Your task is to output the listing word for word, with pictures excluded.

→ Dataset section
____________

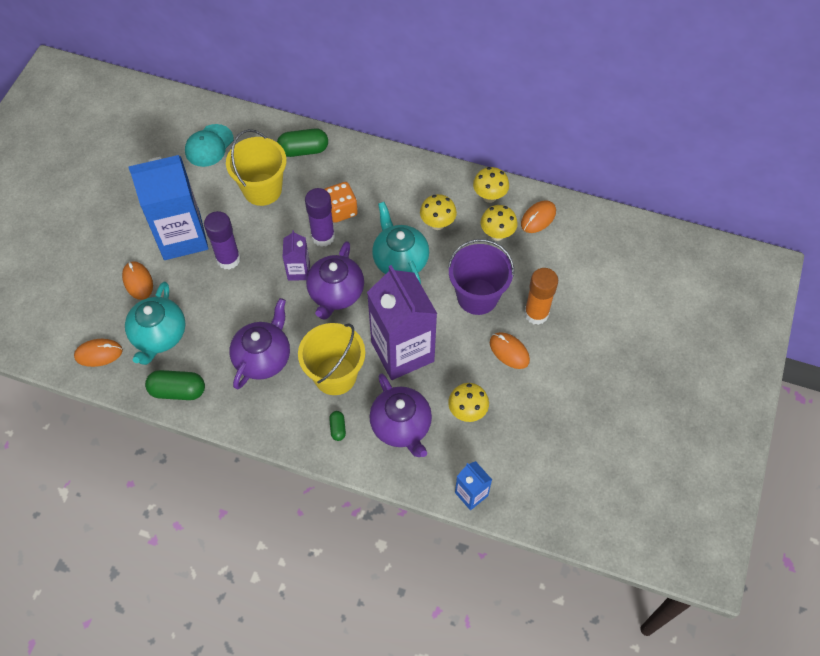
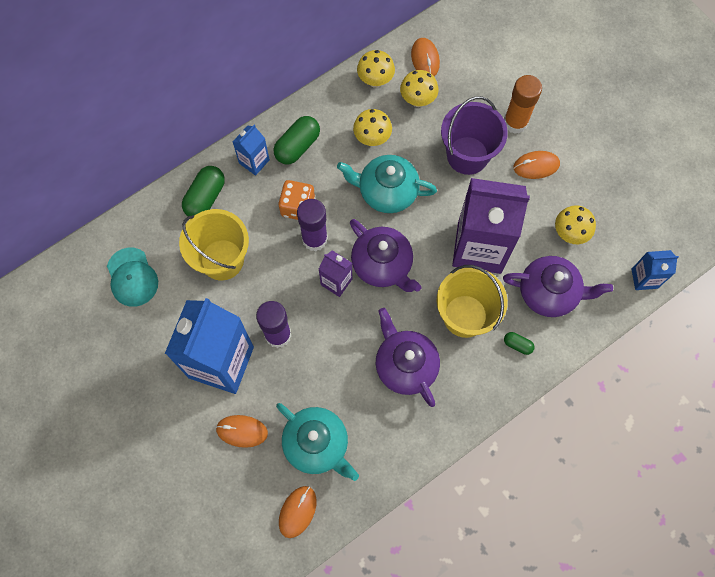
camera: 55 degrees left, 10 degrees up
(178, 390) = (388, 460): green capsule -> green capsule (297, 146)
(356, 161) = (254, 161): none -> blue carton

____________

→ Solution for this task
camera: 55 degrees left, 10 degrees up
(178, 390) = (388, 460): green capsule -> green capsule (297, 146)
(356, 161) = (254, 161): none -> blue carton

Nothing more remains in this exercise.